[Collected material Boundary: Start]
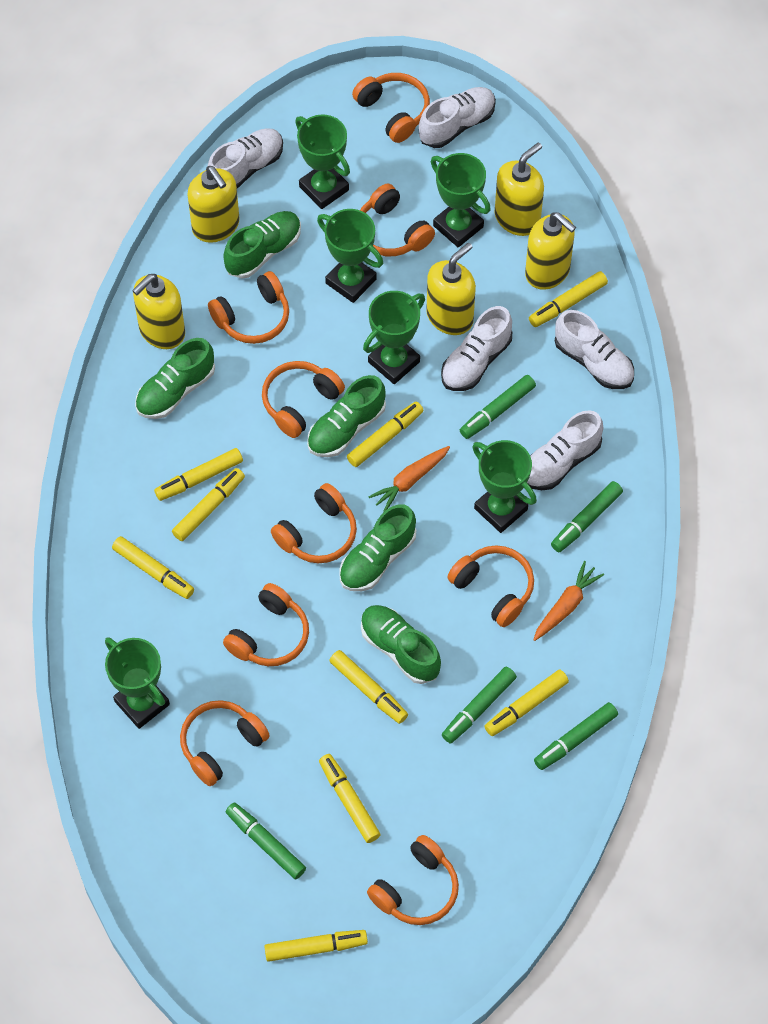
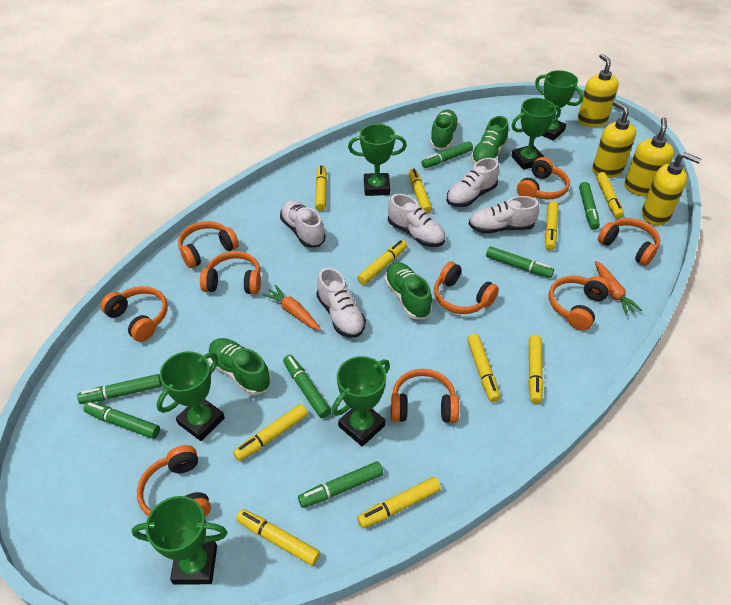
green marker: 5 -> 7
green shoe: 5 -> 4
yellow marker: 9 -> 10
yellow soap dispenser: 5 -> 4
[Collected material Boundary: End]
## [What to do]
Which of the lines in the material carry the string "yellow"? Pull them out.

## [Result of the task]
yellow marker: 9 -> 10
yellow soap dispenser: 5 -> 4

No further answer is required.